> [TASK BRIEF] Copy out every entry below, swapping each "counterclockwise" for "anticlockwise" and leaving all other text unchanged.

> [RECORDED INFORMATION]
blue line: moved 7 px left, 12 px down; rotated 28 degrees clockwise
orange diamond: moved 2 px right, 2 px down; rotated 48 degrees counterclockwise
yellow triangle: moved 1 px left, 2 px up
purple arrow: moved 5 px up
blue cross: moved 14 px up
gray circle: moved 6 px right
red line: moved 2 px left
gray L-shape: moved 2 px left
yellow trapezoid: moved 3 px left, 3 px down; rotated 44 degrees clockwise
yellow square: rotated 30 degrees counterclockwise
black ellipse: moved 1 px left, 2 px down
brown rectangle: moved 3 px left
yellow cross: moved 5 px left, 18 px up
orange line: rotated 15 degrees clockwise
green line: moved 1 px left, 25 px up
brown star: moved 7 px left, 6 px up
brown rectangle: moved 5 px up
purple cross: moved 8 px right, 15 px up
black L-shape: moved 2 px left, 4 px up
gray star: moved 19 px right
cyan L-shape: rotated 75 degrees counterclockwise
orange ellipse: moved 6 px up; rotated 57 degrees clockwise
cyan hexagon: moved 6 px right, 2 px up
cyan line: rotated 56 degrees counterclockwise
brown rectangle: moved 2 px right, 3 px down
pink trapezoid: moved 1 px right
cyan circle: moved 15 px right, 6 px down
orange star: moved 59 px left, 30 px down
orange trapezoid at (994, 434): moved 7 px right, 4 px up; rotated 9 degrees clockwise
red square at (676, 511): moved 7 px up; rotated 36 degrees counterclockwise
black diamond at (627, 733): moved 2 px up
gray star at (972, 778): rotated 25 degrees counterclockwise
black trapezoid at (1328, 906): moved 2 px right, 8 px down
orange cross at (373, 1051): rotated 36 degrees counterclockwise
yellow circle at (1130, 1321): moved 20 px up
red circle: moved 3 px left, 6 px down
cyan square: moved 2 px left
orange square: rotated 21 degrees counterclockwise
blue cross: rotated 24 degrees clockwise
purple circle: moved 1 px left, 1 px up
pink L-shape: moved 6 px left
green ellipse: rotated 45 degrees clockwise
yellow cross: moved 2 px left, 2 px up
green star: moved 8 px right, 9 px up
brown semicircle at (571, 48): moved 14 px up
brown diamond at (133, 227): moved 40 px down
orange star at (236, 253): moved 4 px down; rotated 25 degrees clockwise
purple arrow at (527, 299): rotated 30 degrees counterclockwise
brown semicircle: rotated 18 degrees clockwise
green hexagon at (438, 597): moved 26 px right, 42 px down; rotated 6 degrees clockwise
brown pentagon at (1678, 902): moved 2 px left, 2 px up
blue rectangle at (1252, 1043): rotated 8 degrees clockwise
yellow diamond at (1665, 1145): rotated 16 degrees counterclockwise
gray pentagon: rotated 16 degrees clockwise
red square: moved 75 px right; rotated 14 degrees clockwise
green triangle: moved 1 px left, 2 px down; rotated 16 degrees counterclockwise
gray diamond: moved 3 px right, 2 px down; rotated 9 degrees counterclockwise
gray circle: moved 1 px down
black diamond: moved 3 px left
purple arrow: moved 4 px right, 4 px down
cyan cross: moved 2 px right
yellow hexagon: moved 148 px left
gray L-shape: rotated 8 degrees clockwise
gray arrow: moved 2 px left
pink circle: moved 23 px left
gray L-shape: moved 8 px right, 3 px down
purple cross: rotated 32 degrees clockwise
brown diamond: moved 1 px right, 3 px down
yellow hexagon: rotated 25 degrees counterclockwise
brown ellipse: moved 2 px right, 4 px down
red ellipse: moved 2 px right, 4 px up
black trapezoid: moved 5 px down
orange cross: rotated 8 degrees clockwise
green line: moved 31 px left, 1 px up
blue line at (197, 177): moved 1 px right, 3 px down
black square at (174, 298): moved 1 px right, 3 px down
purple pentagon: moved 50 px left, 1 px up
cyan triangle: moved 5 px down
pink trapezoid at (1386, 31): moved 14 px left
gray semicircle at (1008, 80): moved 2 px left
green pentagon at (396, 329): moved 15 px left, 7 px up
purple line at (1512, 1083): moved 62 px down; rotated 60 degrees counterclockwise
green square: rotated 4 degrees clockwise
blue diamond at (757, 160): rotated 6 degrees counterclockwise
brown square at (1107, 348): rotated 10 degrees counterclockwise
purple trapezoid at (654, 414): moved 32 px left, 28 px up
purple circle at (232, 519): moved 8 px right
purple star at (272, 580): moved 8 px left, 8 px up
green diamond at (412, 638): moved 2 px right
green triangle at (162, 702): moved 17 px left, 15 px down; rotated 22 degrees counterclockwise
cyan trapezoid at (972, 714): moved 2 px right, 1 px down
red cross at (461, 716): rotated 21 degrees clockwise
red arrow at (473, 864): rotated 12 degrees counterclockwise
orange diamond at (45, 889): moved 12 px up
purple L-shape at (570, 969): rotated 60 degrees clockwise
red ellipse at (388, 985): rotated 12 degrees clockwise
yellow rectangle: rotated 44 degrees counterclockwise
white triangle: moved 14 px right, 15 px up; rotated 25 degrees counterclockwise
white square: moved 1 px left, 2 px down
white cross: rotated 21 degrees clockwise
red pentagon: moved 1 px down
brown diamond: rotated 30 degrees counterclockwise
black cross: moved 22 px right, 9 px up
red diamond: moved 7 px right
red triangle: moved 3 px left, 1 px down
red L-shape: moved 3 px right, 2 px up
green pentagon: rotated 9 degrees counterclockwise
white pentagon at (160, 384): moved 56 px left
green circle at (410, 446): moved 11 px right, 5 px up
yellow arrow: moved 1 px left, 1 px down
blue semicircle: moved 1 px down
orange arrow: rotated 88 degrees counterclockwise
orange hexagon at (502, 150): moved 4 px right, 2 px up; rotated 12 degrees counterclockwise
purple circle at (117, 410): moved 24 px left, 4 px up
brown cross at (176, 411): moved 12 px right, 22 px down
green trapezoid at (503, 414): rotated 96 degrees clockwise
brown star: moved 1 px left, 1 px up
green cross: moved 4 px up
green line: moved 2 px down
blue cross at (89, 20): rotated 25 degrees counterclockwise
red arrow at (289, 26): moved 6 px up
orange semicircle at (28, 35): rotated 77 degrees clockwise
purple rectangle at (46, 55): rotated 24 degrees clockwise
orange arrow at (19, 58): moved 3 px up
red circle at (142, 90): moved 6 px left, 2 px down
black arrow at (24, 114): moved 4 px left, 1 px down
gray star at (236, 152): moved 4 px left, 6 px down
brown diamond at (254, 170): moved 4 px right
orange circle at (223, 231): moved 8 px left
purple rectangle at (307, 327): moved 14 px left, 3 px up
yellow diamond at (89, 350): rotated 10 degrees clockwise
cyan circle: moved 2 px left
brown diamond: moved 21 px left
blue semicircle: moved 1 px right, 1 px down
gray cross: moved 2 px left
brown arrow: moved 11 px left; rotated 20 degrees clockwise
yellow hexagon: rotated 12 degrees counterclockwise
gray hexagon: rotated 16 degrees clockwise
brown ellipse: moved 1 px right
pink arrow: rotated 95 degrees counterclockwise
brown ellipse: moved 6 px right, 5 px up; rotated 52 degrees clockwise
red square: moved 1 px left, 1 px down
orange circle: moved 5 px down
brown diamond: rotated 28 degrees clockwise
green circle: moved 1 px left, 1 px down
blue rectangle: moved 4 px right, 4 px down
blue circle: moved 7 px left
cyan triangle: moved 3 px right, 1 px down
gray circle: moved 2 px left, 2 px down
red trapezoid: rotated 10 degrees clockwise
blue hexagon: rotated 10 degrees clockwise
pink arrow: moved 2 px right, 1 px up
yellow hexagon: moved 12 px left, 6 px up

> [THE REPLY]
blue line: moved 7 px left, 12 px down; rotated 28 degrees clockwise
orange diamond: moved 2 px right, 2 px down; rotated 48 degrees anticlockwise
yellow triangle: moved 1 px left, 2 px up
purple arrow: moved 5 px up
blue cross: moved 14 px up
gray circle: moved 6 px right
red line: moved 2 px left
gray L-shape: moved 2 px left
yellow trapezoid: moved 3 px left, 3 px down; rotated 44 degrees clockwise
yellow square: rotated 30 degrees anticlockwise
black ellipse: moved 1 px left, 2 px down
brown rectangle: moved 3 px left
yellow cross: moved 5 px left, 18 px up
orange line: rotated 15 degrees clockwise
green line: moved 1 px left, 25 px up
brown star: moved 7 px left, 6 px up
brown rectangle: moved 5 px up
purple cross: moved 8 px right, 15 px up
black L-shape: moved 2 px left, 4 px up
gray star: moved 19 px right
cyan L-shape: rotated 75 degrees anticlockwise
orange ellipse: moved 6 px up; rotated 57 degrees clockwise
cyan hexagon: moved 6 px right, 2 px up
cyan line: rotated 56 degrees anticlockwise
brown rectangle: moved 2 px right, 3 px down
pink trapezoid: moved 1 px right
cyan circle: moved 15 px right, 6 px down
orange star: moved 59 px left, 30 px down
orange trapezoid at (994, 434): moved 7 px right, 4 px up; rotated 9 degrees clockwise
red square at (676, 511): moved 7 px up; rotated 36 degrees anticlockwise
black diamond at (627, 733): moved 2 px up
gray star at (972, 778): rotated 25 degrees anticlockwise
black trapezoid at (1328, 906): moved 2 px right, 8 px down
orange cross at (373, 1051): rotated 36 degrees anticlockwise
yellow circle at (1130, 1321): moved 20 px up
red circle: moved 3 px left, 6 px down
cyan square: moved 2 px left
orange square: rotated 21 degrees anticlockwise
blue cross: rotated 24 degrees clockwise
purple circle: moved 1 px left, 1 px up
pink L-shape: moved 6 px left
green ellipse: rotated 45 degrees clockwise
yellow cross: moved 2 px left, 2 px up
green star: moved 8 px right, 9 px up
brown semicircle at (571, 48): moved 14 px up
brown diamond at (133, 227): moved 40 px down
orange star at (236, 253): moved 4 px down; rotated 25 degrees clockwise
purple arrow at (527, 299): rotated 30 degrees anticlockwise
brown semicircle: rotated 18 degrees clockwise
green hexagon at (438, 597): moved 26 px right, 42 px down; rotated 6 degrees clockwise
brown pentagon at (1678, 902): moved 2 px left, 2 px up
blue rectangle at (1252, 1043): rotated 8 degrees clockwise
yellow diamond at (1665, 1145): rotated 16 degrees anticlockwise
gray pentagon: rotated 16 degrees clockwise
red square: moved 75 px right; rotated 14 degrees clockwise
green triangle: moved 1 px left, 2 px down; rotated 16 degrees anticlockwise
gray diamond: moved 3 px right, 2 px down; rotated 9 degrees anticlockwise
gray circle: moved 1 px down
black diamond: moved 3 px left
purple arrow: moved 4 px right, 4 px down
cyan cross: moved 2 px right
yellow hexagon: moved 148 px left
gray L-shape: rotated 8 degrees clockwise
gray arrow: moved 2 px left
pink circle: moved 23 px left
gray L-shape: moved 8 px right, 3 px down
purple cross: rotated 32 degrees clockwise
brown diamond: moved 1 px right, 3 px down
yellow hexagon: rotated 25 degrees anticlockwise
brown ellipse: moved 2 px right, 4 px down
red ellipse: moved 2 px right, 4 px up
black trapezoid: moved 5 px down
orange cross: rotated 8 degrees clockwise
green line: moved 31 px left, 1 px up
blue line at (197, 177): moved 1 px right, 3 px down
black square at (174, 298): moved 1 px right, 3 px down
purple pentagon: moved 50 px left, 1 px up
cyan triangle: moved 5 px down
pink trapezoid at (1386, 31): moved 14 px left
gray semicircle at (1008, 80): moved 2 px left
green pentagon at (396, 329): moved 15 px left, 7 px up
purple line at (1512, 1083): moved 62 px down; rotated 60 degrees anticlockwise
green square: rotated 4 degrees clockwise
blue diamond at (757, 160): rotated 6 degrees anticlockwise
brown square at (1107, 348): rotated 10 degrees anticlockwise
purple trapezoid at (654, 414): moved 32 px left, 28 px up
purple circle at (232, 519): moved 8 px right
purple star at (272, 580): moved 8 px left, 8 px up
green diamond at (412, 638): moved 2 px right
green triangle at (162, 702): moved 17 px left, 15 px down; rotated 22 degrees anticlockwise
cyan trapezoid at (972, 714): moved 2 px right, 1 px down
red cross at (461, 716): rotated 21 degrees clockwise
red arrow at (473, 864): rotated 12 degrees anticlockwise
orange diamond at (45, 889): moved 12 px up
purple L-shape at (570, 969): rotated 60 degrees clockwise
red ellipse at (388, 985): rotated 12 degrees clockwise
yellow rectangle: rotated 44 degrees anticlockwise
white triangle: moved 14 px right, 15 px up; rotated 25 degrees anticlockwise
white square: moved 1 px left, 2 px down
white cross: rotated 21 degrees clockwise
red pentagon: moved 1 px down
brown diamond: rotated 30 degrees anticlockwise
black cross: moved 22 px right, 9 px up
red diamond: moved 7 px right
red triangle: moved 3 px left, 1 px down
red L-shape: moved 3 px right, 2 px up
green pentagon: rotated 9 degrees anticlockwise
white pentagon at (160, 384): moved 56 px left
green circle at (410, 446): moved 11 px right, 5 px up
yellow arrow: moved 1 px left, 1 px down
blue semicircle: moved 1 px down
orange arrow: rotated 88 degrees anticlockwise
orange hexagon at (502, 150): moved 4 px right, 2 px up; rotated 12 degrees anticlockwise
purple circle at (117, 410): moved 24 px left, 4 px up
brown cross at (176, 411): moved 12 px right, 22 px down
green trapezoid at (503, 414): rotated 96 degrees clockwise
brown star: moved 1 px left, 1 px up
green cross: moved 4 px up
green line: moved 2 px down
blue cross at (89, 20): rotated 25 degrees anticlockwise
red arrow at (289, 26): moved 6 px up
orange semicircle at (28, 35): rotated 77 degrees clockwise
purple rectangle at (46, 55): rotated 24 degrees clockwise
orange arrow at (19, 58): moved 3 px up
red circle at (142, 90): moved 6 px left, 2 px down
black arrow at (24, 114): moved 4 px left, 1 px down
gray star at (236, 152): moved 4 px left, 6 px down
brown diamond at (254, 170): moved 4 px right
orange circle at (223, 231): moved 8 px left
purple rectangle at (307, 327): moved 14 px left, 3 px up
yellow diamond at (89, 350): rotated 10 degrees clockwise
cyan circle: moved 2 px left
brown diamond: moved 21 px left
blue semicircle: moved 1 px right, 1 px down
gray cross: moved 2 px left
brown arrow: moved 11 px left; rotated 20 degrees clockwise
yellow hexagon: rotated 12 degrees anticlockwise
gray hexagon: rotated 16 degrees clockwise
brown ellipse: moved 1 px right
pink arrow: rotated 95 degrees anticlockwise
brown ellipse: moved 6 px right, 5 px up; rotated 52 degrees clockwise
red square: moved 1 px left, 1 px down
orange circle: moved 5 px down
brown diamond: rotated 28 degrees clockwise
green circle: moved 1 px left, 1 px down
blue rectangle: moved 4 px right, 4 px down
blue circle: moved 7 px left
cyan triangle: moved 3 px right, 1 px down
gray circle: moved 2 px left, 2 px down
red trapezoid: rotated 10 degrees clockwise
blue hexagon: rotated 10 degrees clockwise
pink arrow: moved 2 px right, 1 px up
yellow hexagon: moved 12 px left, 6 px up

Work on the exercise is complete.